**WHAT THE TASK REQUIRES**. Please repeat the lines below exactly. Begin with the line containing "łódka (żółty) <689, 190>" and go on through the line containing "walec (żółty) <515, 321>".

□ □ □ □ □

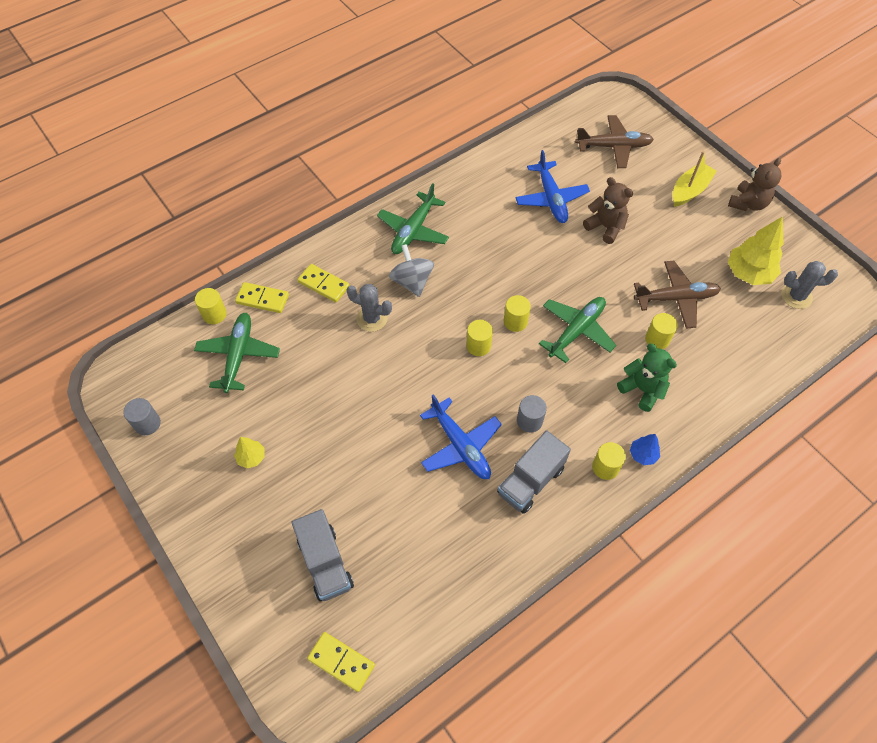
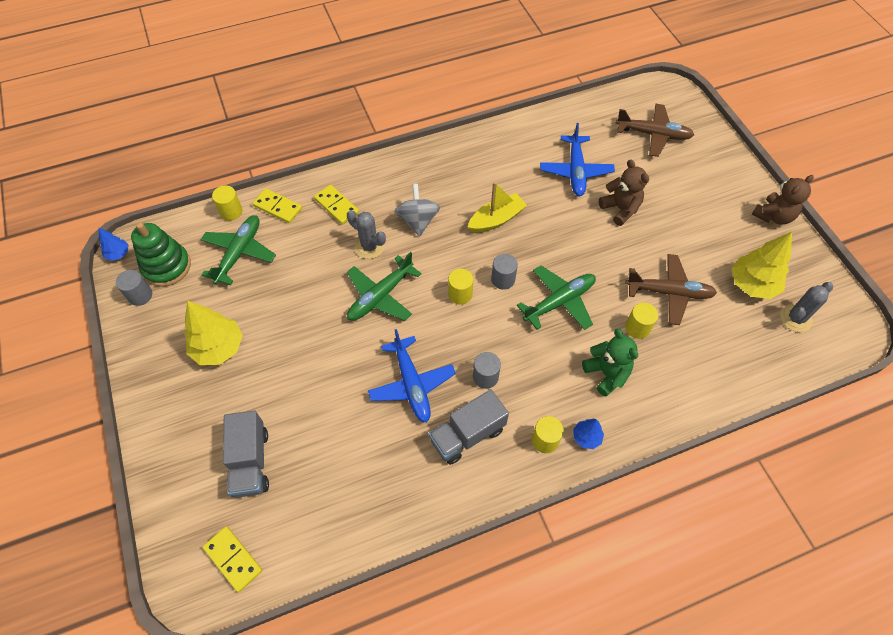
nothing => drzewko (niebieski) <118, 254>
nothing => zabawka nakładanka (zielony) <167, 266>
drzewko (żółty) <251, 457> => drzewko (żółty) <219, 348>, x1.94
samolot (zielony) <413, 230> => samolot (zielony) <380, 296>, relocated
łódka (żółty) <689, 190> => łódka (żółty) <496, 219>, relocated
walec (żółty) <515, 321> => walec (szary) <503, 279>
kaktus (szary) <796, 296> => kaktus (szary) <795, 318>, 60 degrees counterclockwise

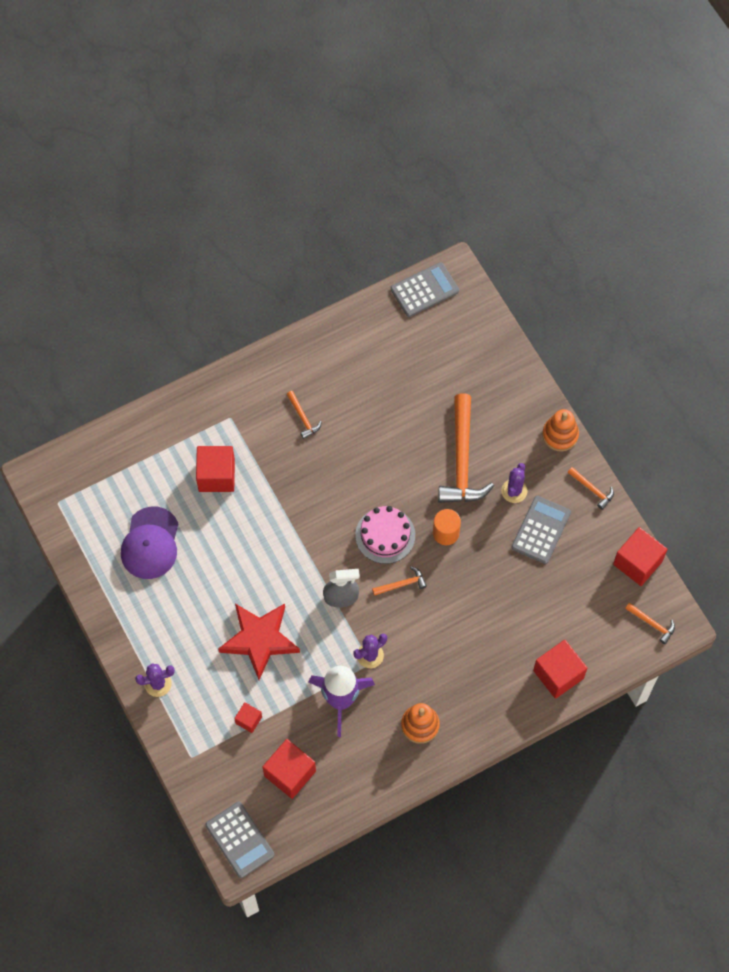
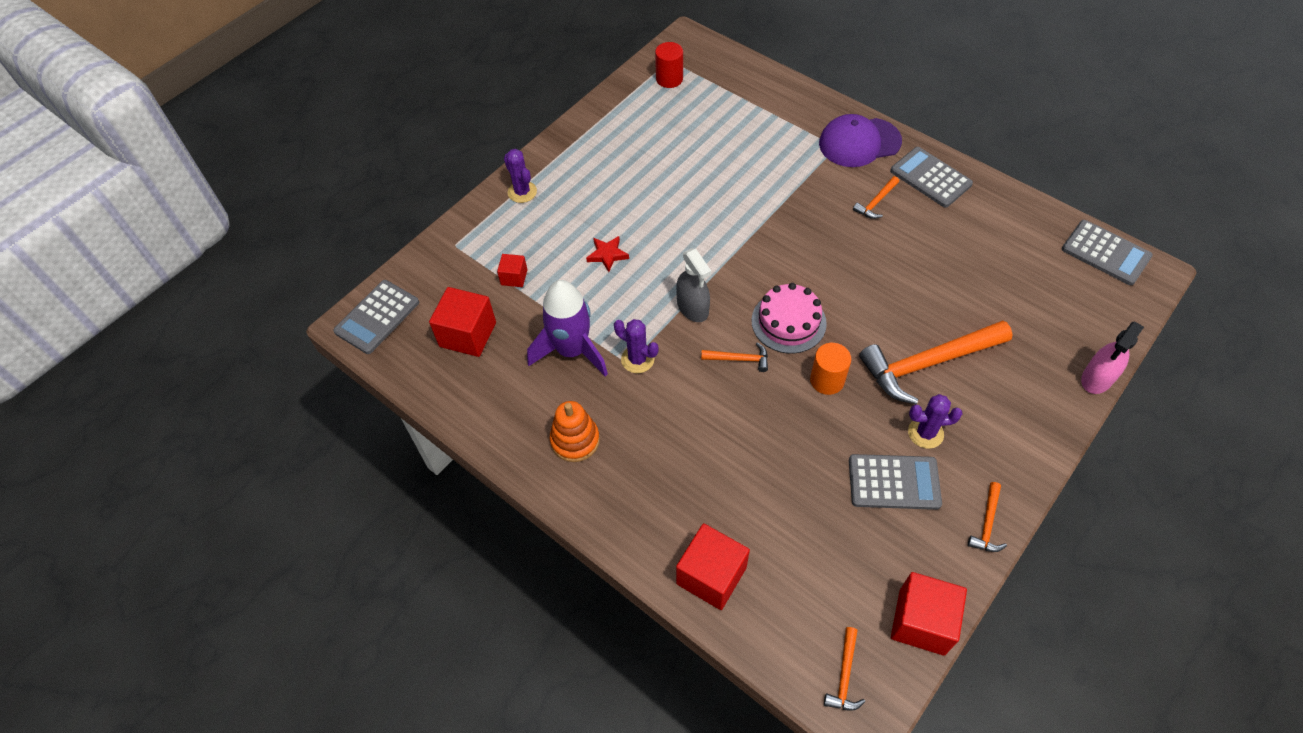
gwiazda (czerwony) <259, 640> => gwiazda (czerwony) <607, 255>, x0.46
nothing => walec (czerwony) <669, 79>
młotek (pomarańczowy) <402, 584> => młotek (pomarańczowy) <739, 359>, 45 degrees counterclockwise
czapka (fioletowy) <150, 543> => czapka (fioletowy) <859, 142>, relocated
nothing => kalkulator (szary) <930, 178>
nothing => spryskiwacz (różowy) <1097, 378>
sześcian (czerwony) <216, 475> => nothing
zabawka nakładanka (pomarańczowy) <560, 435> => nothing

□ □ □ □ □

**TASK OUTPUT**.
łódka (żółty) <689, 190> => łódka (żółty) <496, 219>, relocated
walec (żółty) <515, 321> => walec (szary) <503, 279>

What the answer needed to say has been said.